**Work instructions:**
Below are some entries. Copy each line that holds the string "moved".

**Input records:**
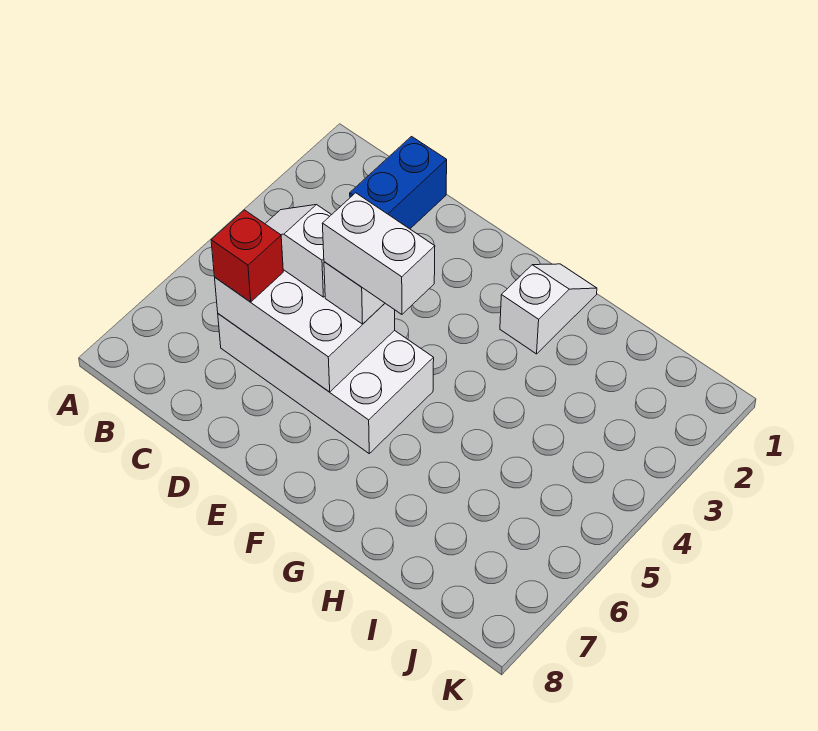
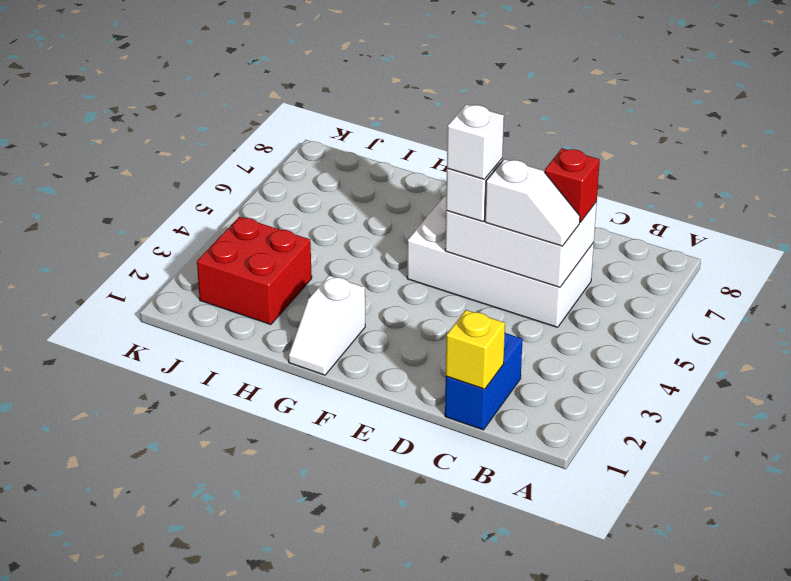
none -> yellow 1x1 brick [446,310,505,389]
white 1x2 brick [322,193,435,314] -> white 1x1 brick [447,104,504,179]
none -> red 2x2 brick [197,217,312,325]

---

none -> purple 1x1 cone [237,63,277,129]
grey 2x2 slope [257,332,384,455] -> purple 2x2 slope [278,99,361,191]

--

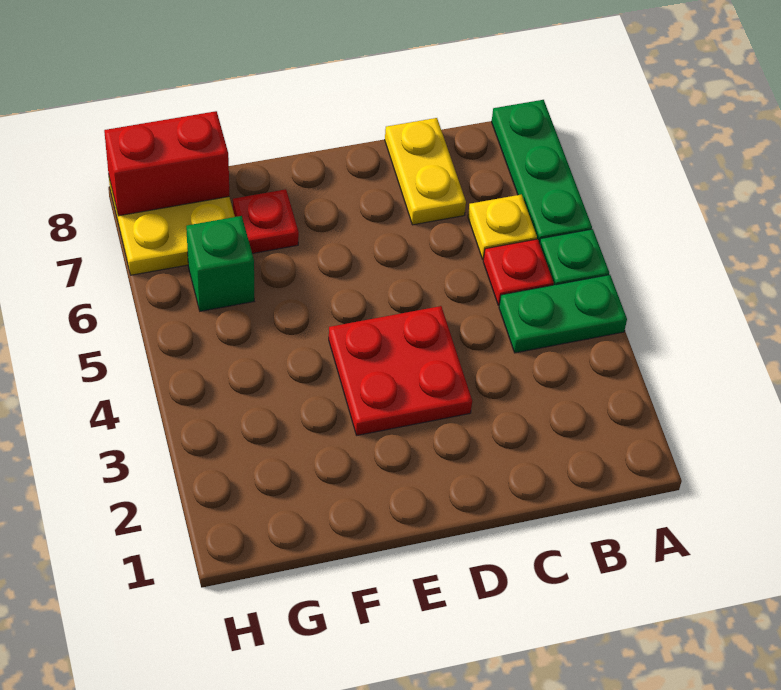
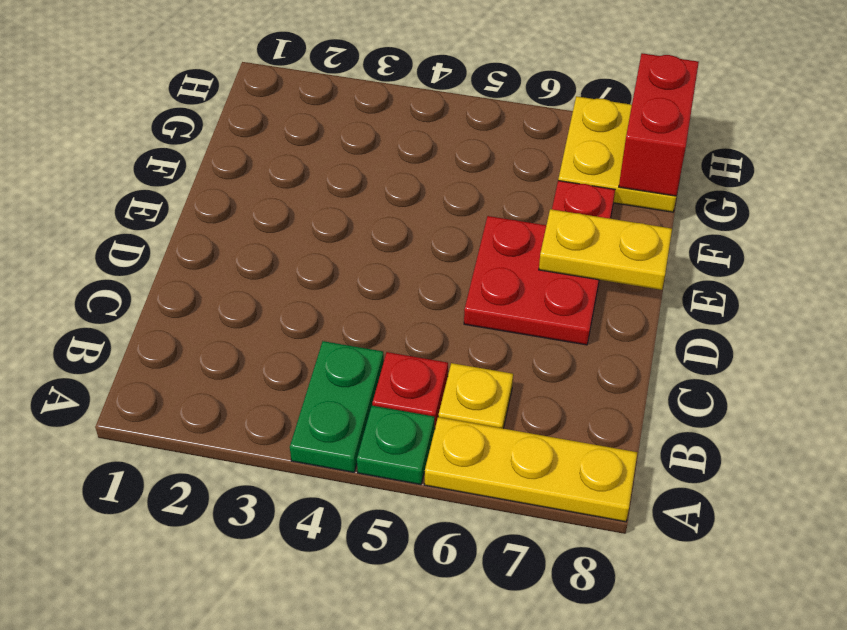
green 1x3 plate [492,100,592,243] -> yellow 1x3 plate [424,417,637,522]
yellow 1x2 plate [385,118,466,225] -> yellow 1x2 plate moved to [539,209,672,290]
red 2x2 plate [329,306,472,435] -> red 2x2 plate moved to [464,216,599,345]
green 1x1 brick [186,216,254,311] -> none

**Completed task:**
yellow 1x2 plate [385,118,466,225] -> yellow 1x2 plate moved to [539,209,672,290]
red 2x2 plate [329,306,472,435] -> red 2x2 plate moved to [464,216,599,345]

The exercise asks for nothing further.